TASK STATEMENT:
Render every line of the data exactly as written, and leave out the pictures.
[MATERIALS PROVIDED — start]
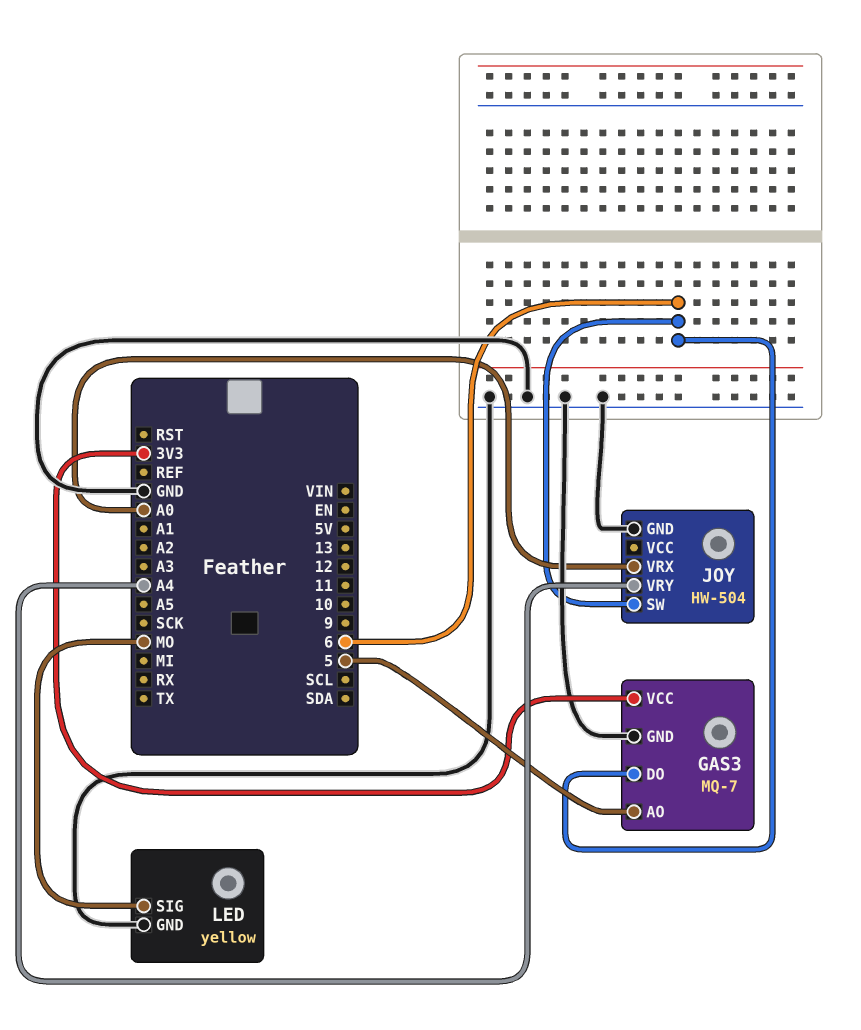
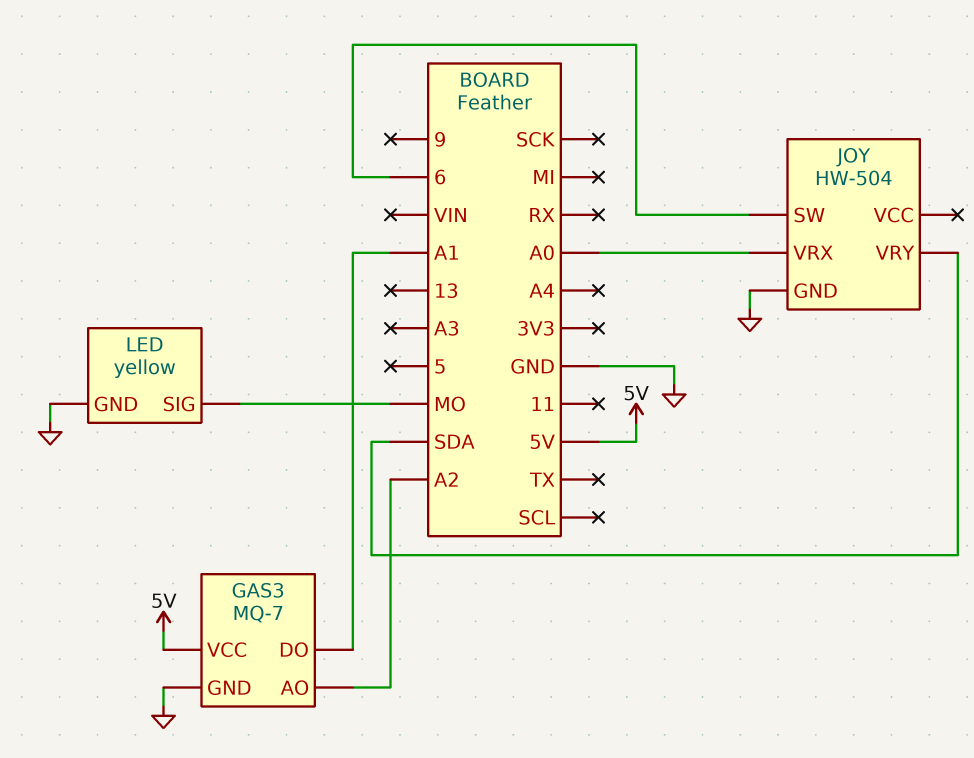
GAS3 pin AO: 5 -> A2
GAS3 pin DO: 6 -> A1
GAS3 pin VCC: 3V3 -> 5V
JOY pin VRY: A4 -> SDA

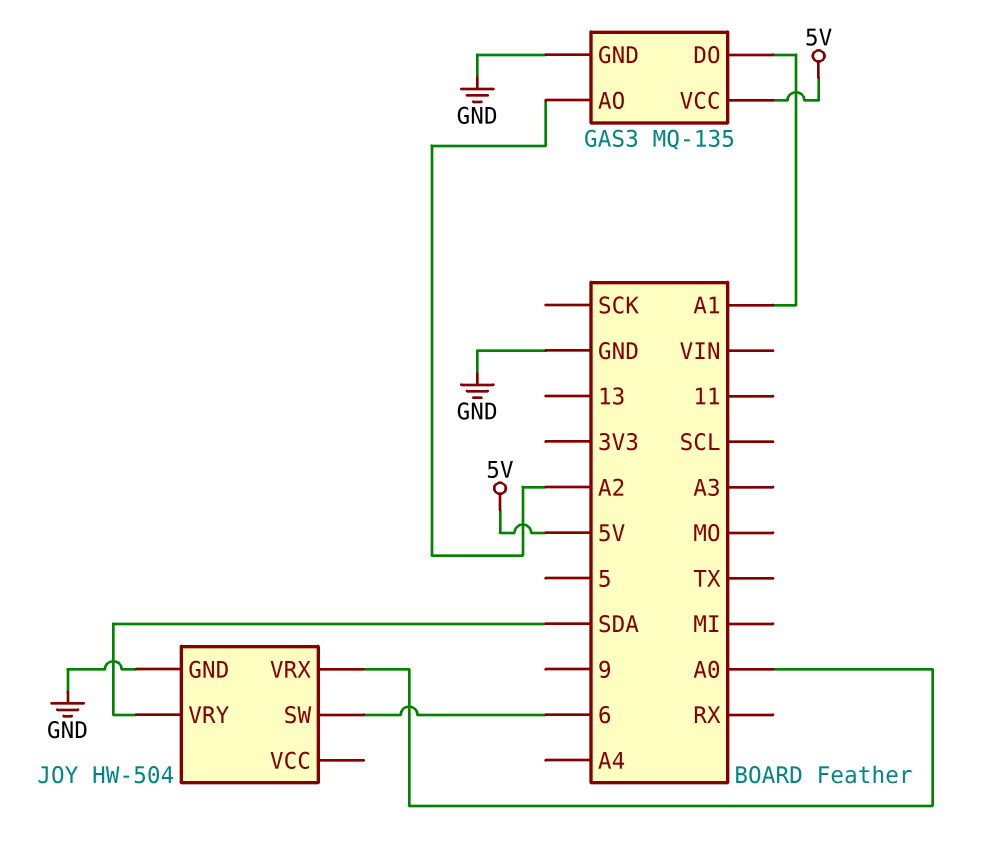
GAS3: MQ-7 -> MQ-135
LED: yellow -> none
LED pin GND: GND -> none
LED pin SIG: MO -> none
[MATERIALS PROVIDED — finish]
ANSWER SECTION:
GAS3 pin AO: 5 -> A2
GAS3 pin DO: 6 -> A1
GAS3 pin VCC: 3V3 -> 5V
JOY pin VRY: A4 -> SDA

GAS3: MQ-7 -> MQ-135
LED: yellow -> none
LED pin GND: GND -> none
LED pin SIG: MO -> none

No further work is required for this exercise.